*Exercise directions:*
Reproduce every record below word for word and include no pictures.

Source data
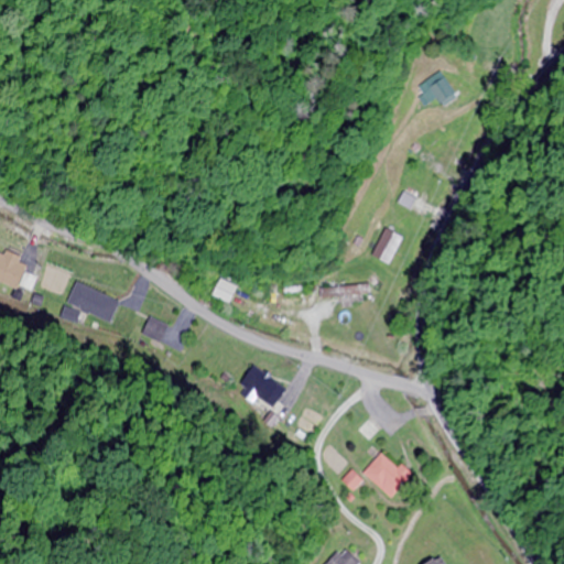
[(456,99),(442,77),(416,94),(425,107),(433,102),(437,110),(456,99)]
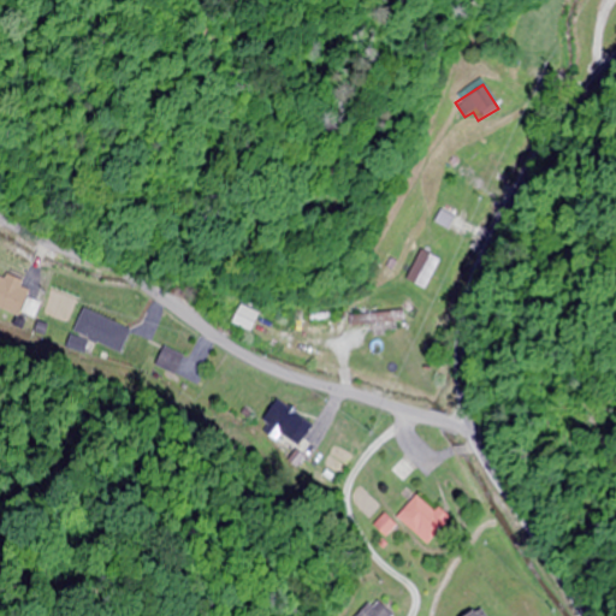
[(425,290),(438,261),(418,252),(404,282),(425,290)]
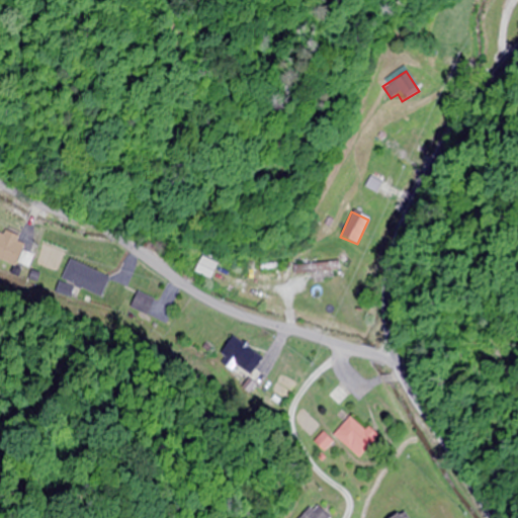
[(0,259),(22,265),(29,240),(0,231),(0,259)]
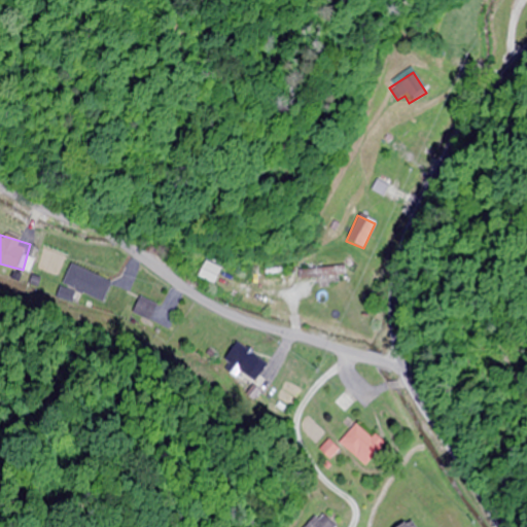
[(344,278),(344,269),(297,269),(297,278),(344,278)]
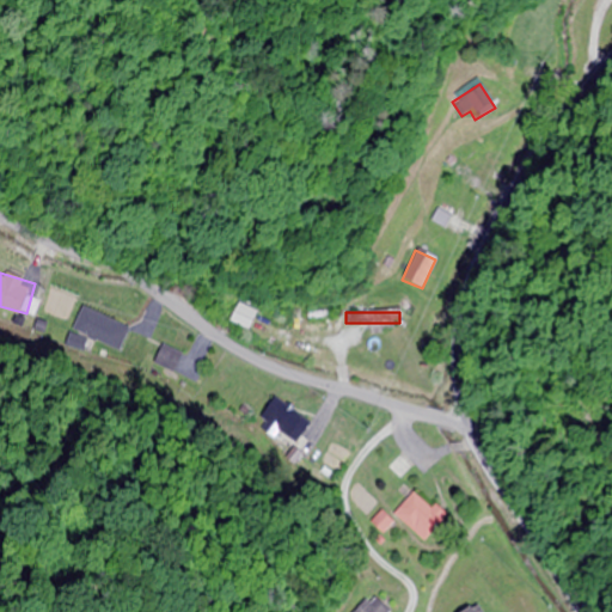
[(392,512),(422,542),(444,520),(414,490),(392,512)]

*Answer box:*
[(456,99),(442,77),(416,94),(425,107),(433,102),(437,110),(456,99)]
[(425,290),(438,261),(418,252),(404,282),(425,290)]
[(0,259),(22,265),(29,240),(0,231),(0,259)]
[(344,278),(344,269),(297,269),(297,278),(344,278)]
[(392,512),(422,542),(444,520),(414,490),(392,512)]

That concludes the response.